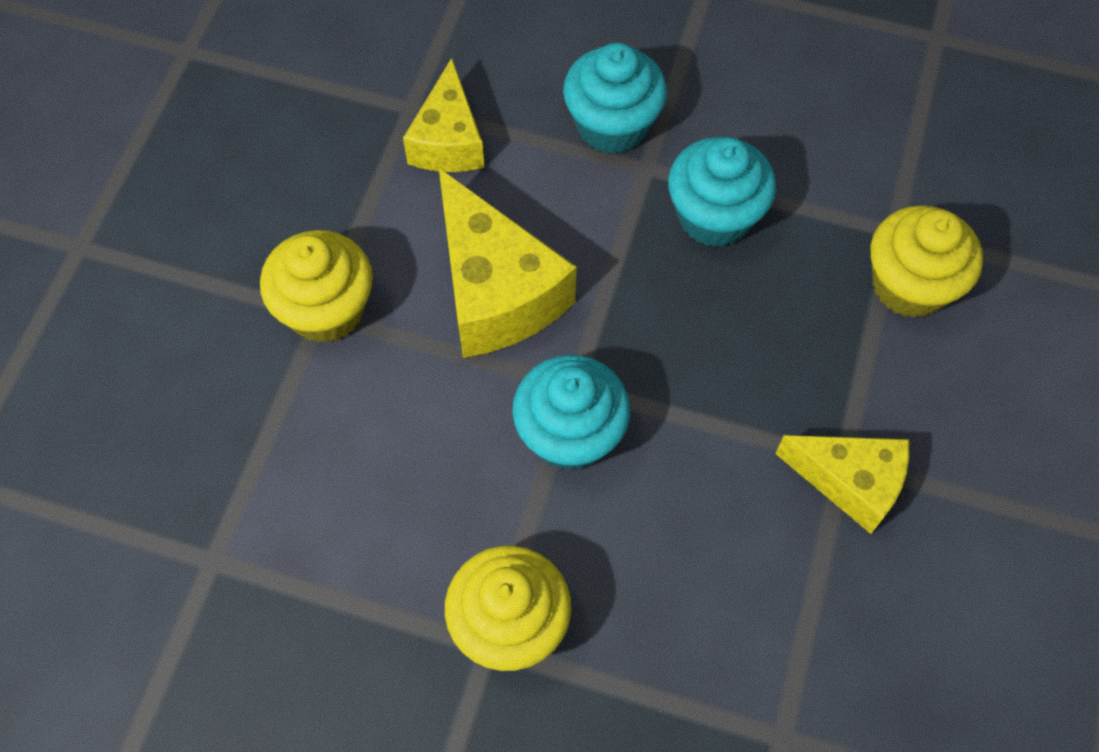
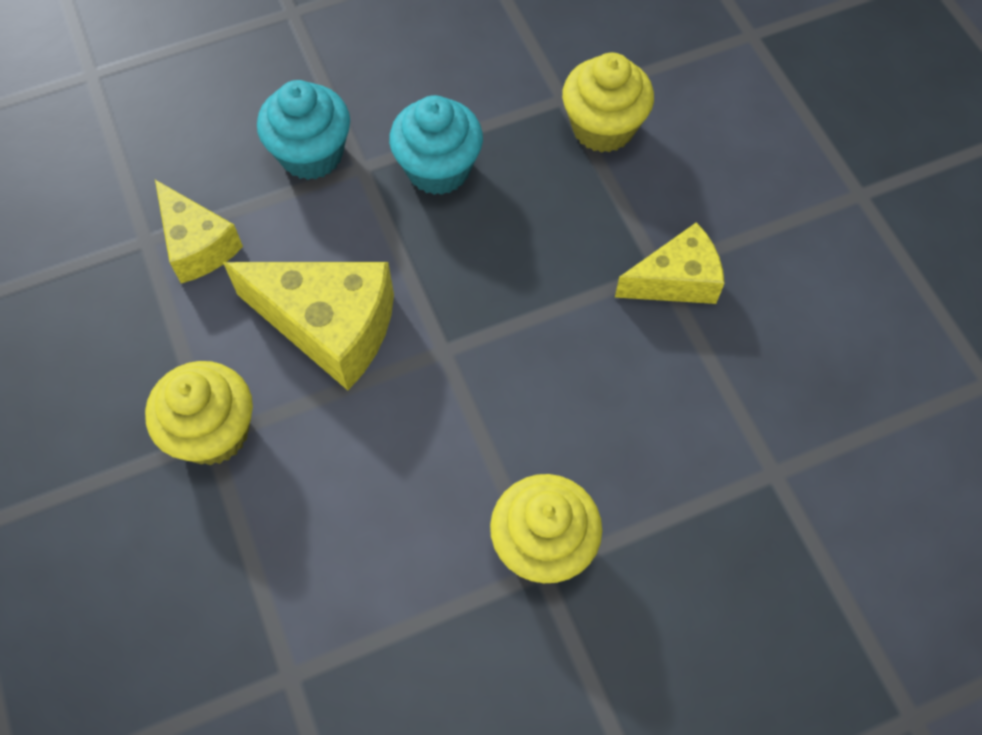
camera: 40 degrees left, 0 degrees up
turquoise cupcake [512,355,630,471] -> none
==============================
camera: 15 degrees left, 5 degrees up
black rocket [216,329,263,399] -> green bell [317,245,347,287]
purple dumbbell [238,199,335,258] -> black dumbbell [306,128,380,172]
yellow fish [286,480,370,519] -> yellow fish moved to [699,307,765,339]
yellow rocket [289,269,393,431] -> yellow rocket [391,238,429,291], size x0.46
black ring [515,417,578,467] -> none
==============================
Word for word, restate the lines of the listing above starting at the line with "camera: 40 degrees left, 0 degrees up" and ending at the line with "turquoise cupcake [512,355,630,471] -> none", and nothing outside them.

### Solved exercise
camera: 40 degrees left, 0 degrees up
turquoise cupcake [512,355,630,471] -> none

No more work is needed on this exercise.